[WHAT NEEDS TO BE DONE]:
Ignoring the images, restate the records below word for word.

Itemized modification records:
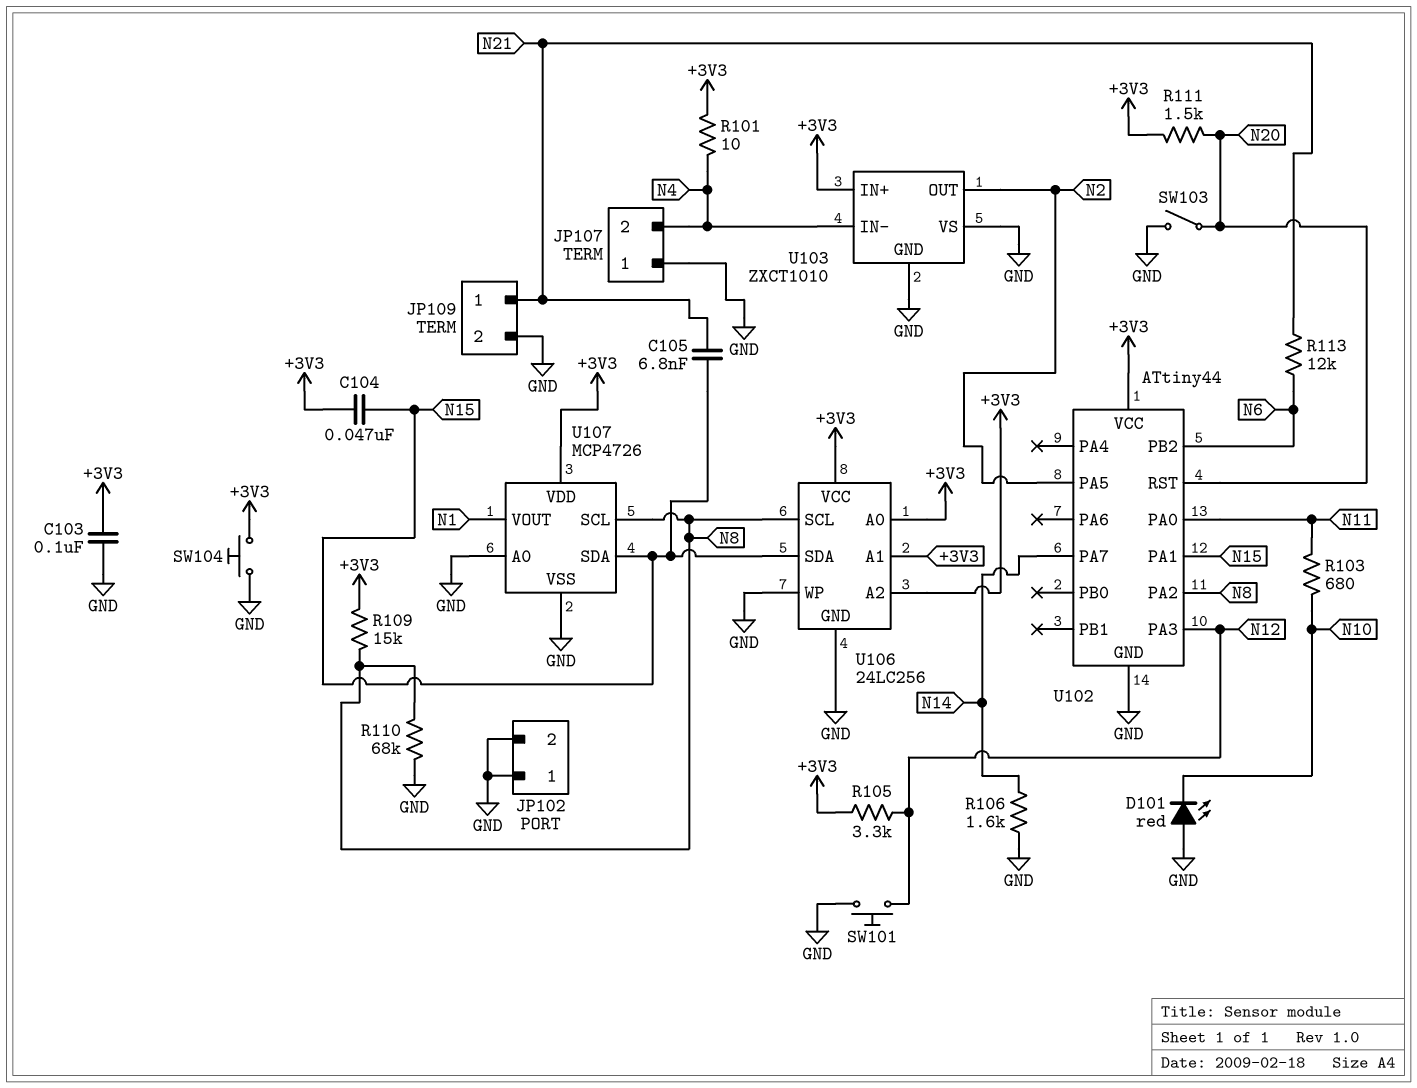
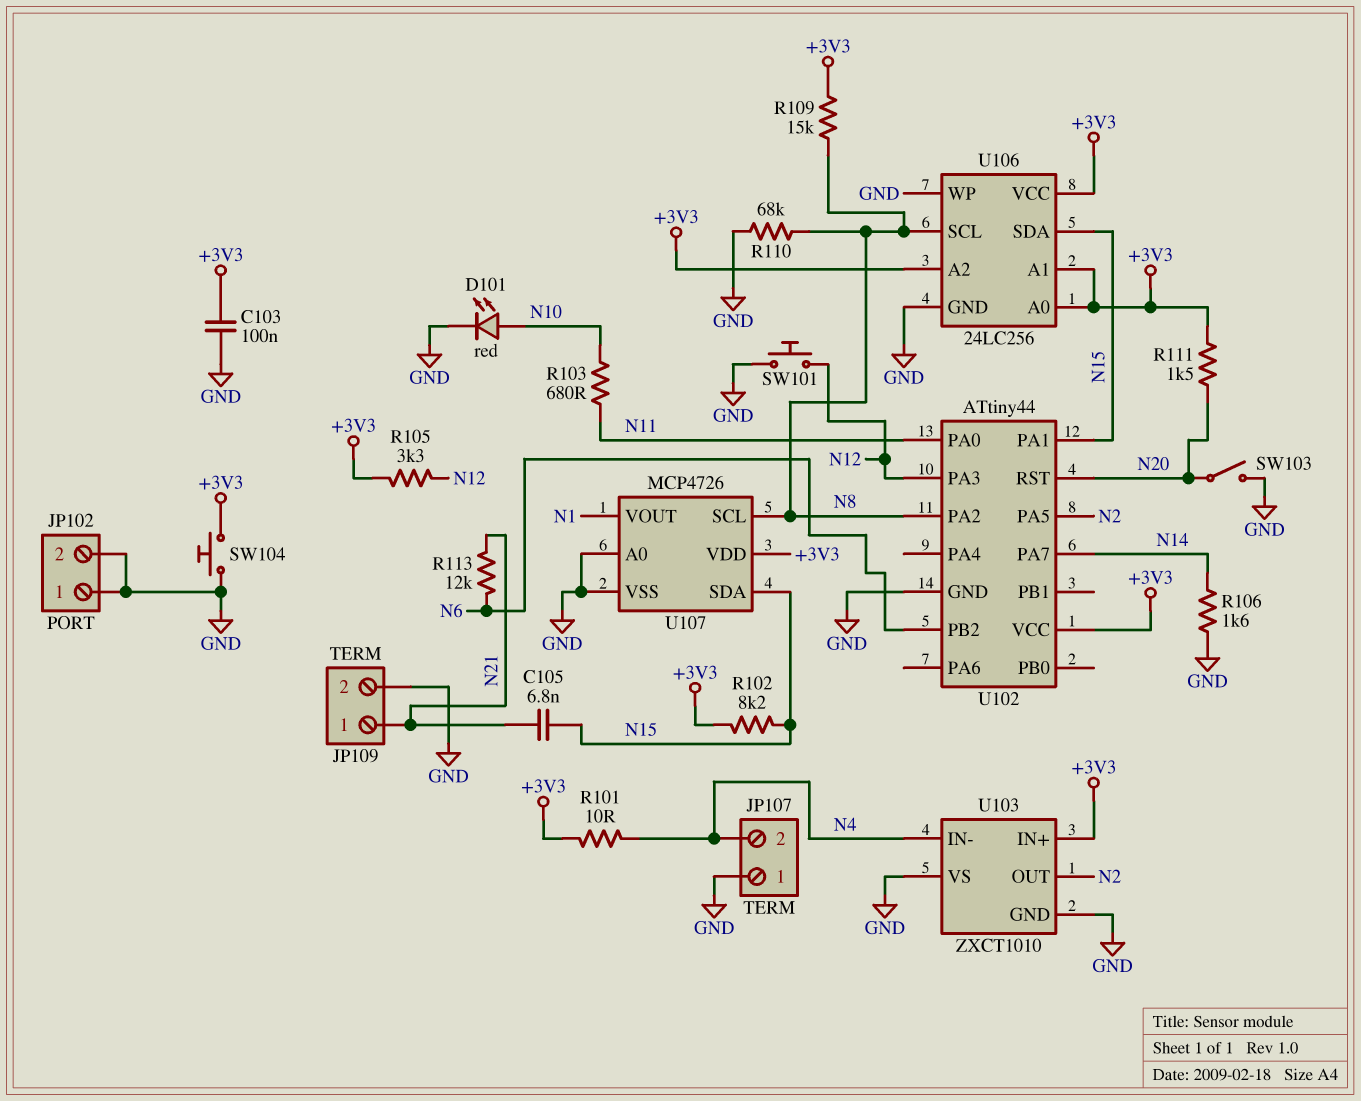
C104: 47nF (+3V3, N15) -> none
D101: LED red (A GND, K N10) -> LED red (A N10, K GND)
R102: none -> 8.2k (+3V3, N15)

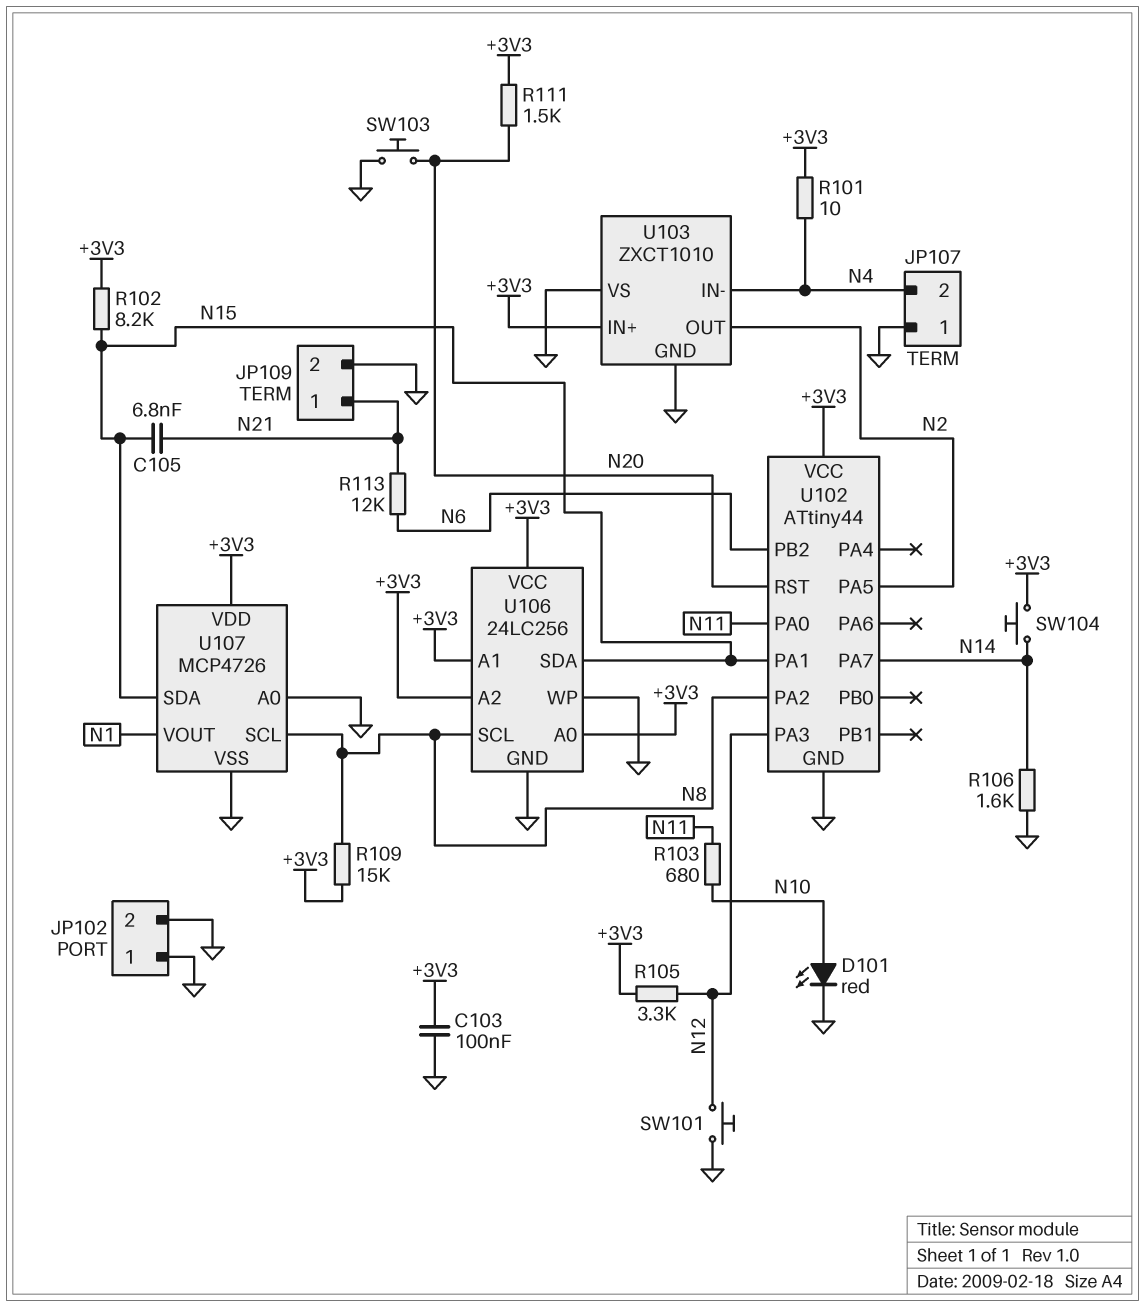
R110: 68k (GND, N8) -> none
SW103: switch (GND, N20) -> button (GND, N20)
SW104: button (+3V3, GND) -> button (+3V3, N14)

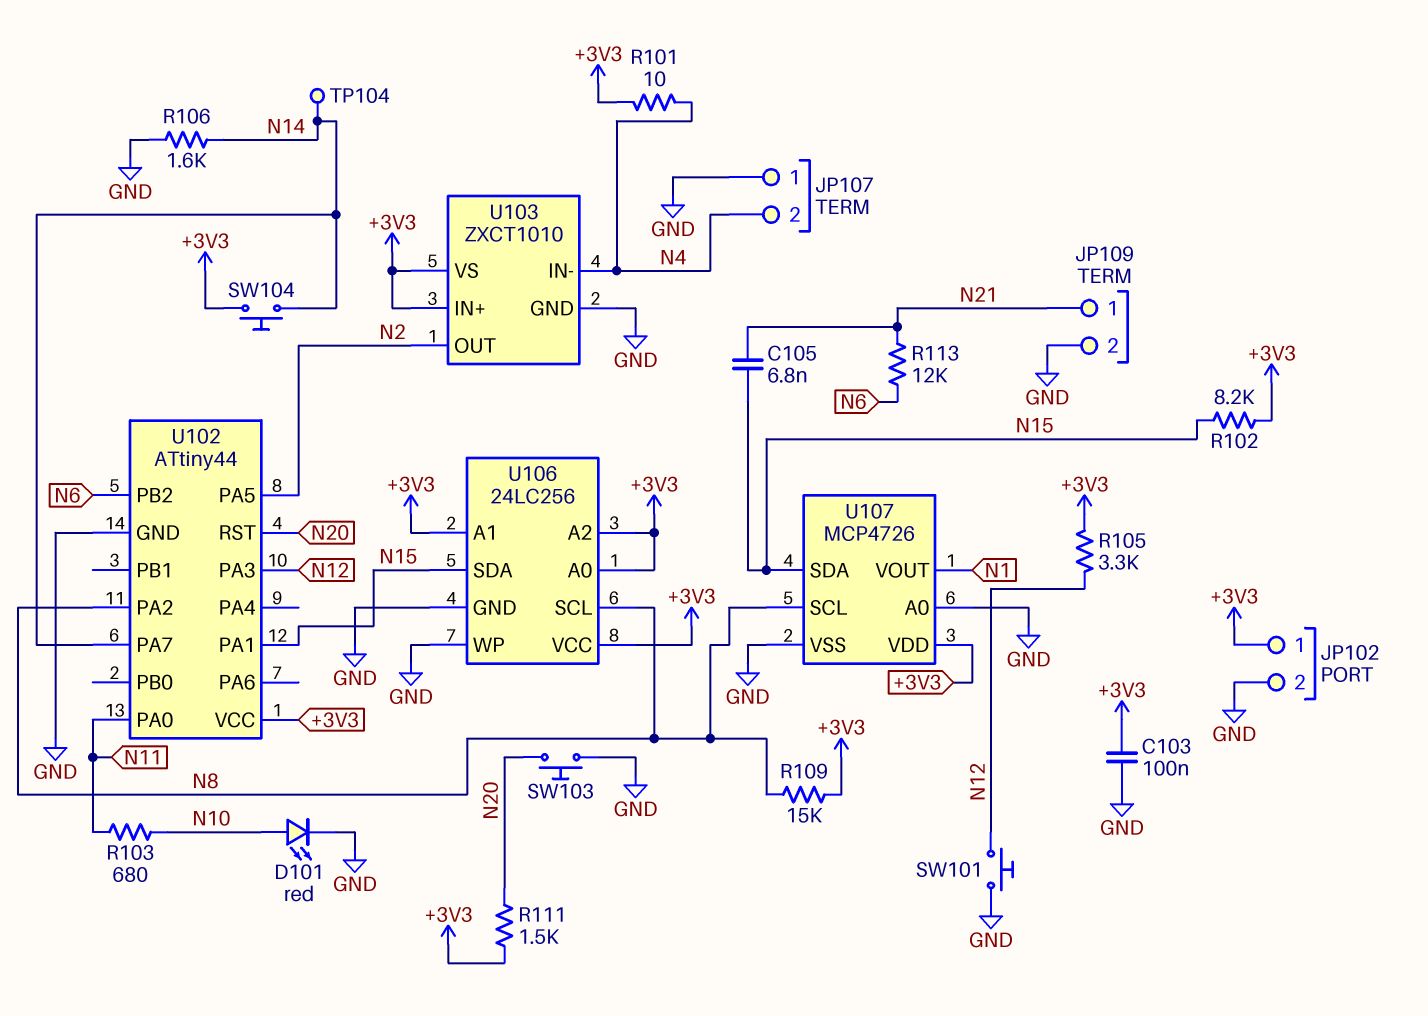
JP102 pin 1: GND -> +3V3
TP104: none -> test point (N14)
U103 pin VS: GND -> +3V3

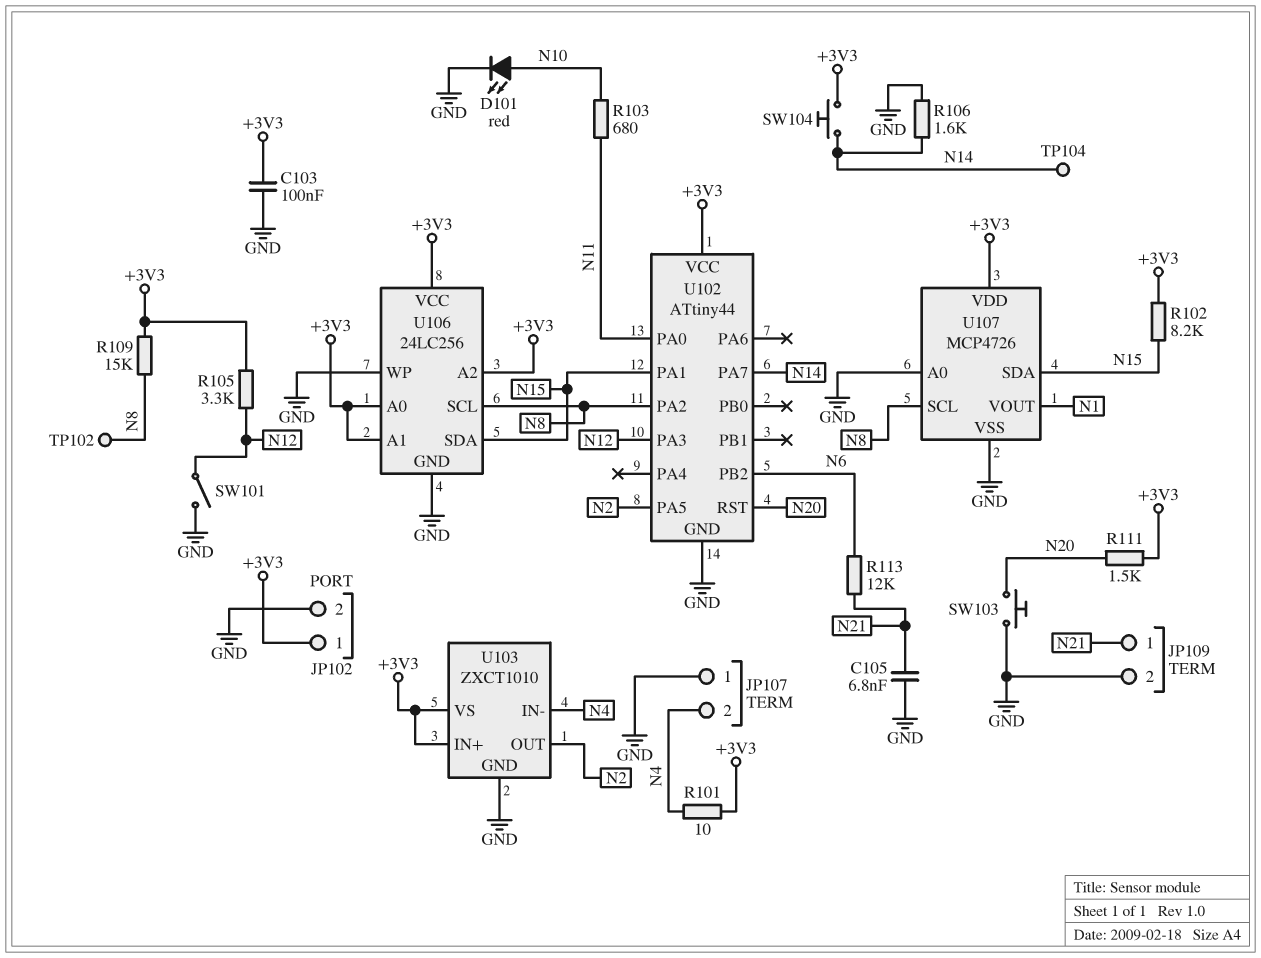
C105: 6.8nF (N15, N21) -> 6.8nF (GND, N21)
SW101: button (GND, N12) -> switch (GND, N12)
TP102: none -> test point (N8)

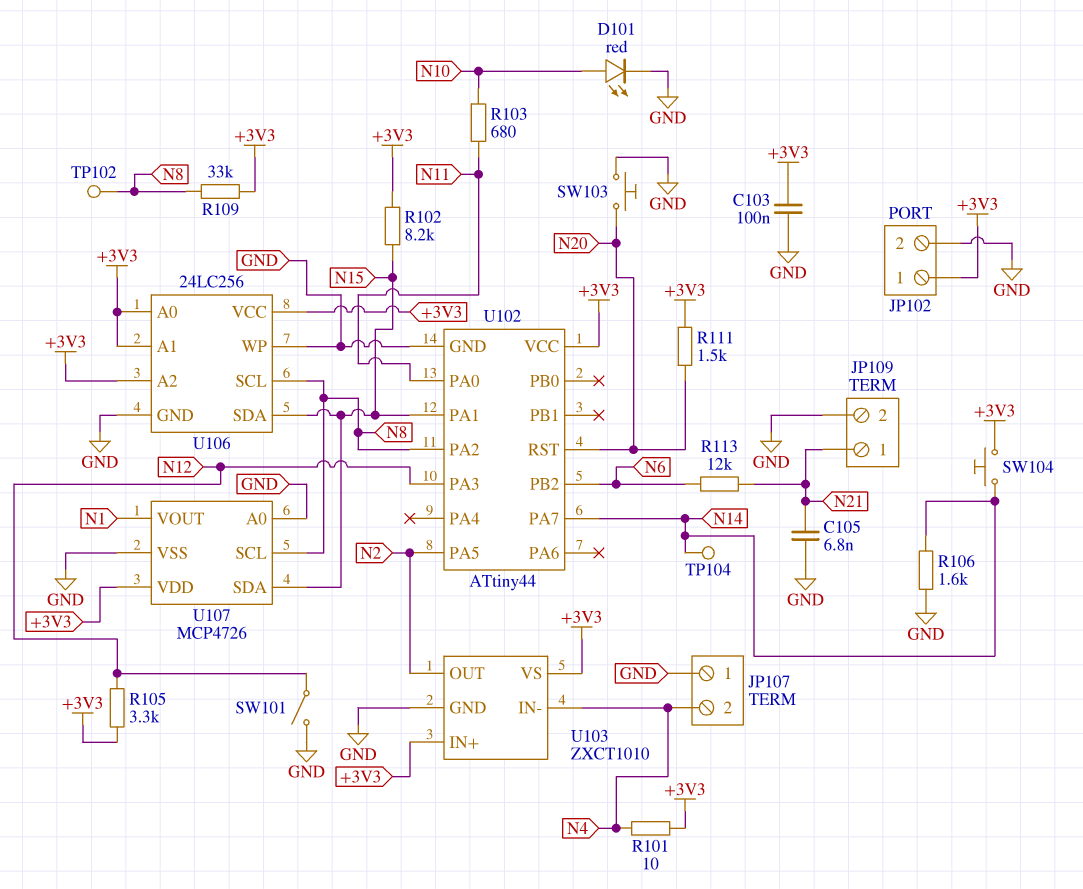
R109: 15k (+3V3, N8) -> 33k (+3V3, N8)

[OUTPUT OF THE TASK]:
C104: 47nF (+3V3, N15) -> none
D101: LED red (A GND, K N10) -> LED red (A N10, K GND)
R102: none -> 8.2k (+3V3, N15)

R110: 68k (GND, N8) -> none
SW103: switch (GND, N20) -> button (GND, N20)
SW104: button (+3V3, GND) -> button (+3V3, N14)

JP102 pin 1: GND -> +3V3
TP104: none -> test point (N14)
U103 pin VS: GND -> +3V3

C105: 6.8nF (N15, N21) -> 6.8nF (GND, N21)
SW101: button (GND, N12) -> switch (GND, N12)
TP102: none -> test point (N8)

R109: 15k (+3V3, N8) -> 33k (+3V3, N8)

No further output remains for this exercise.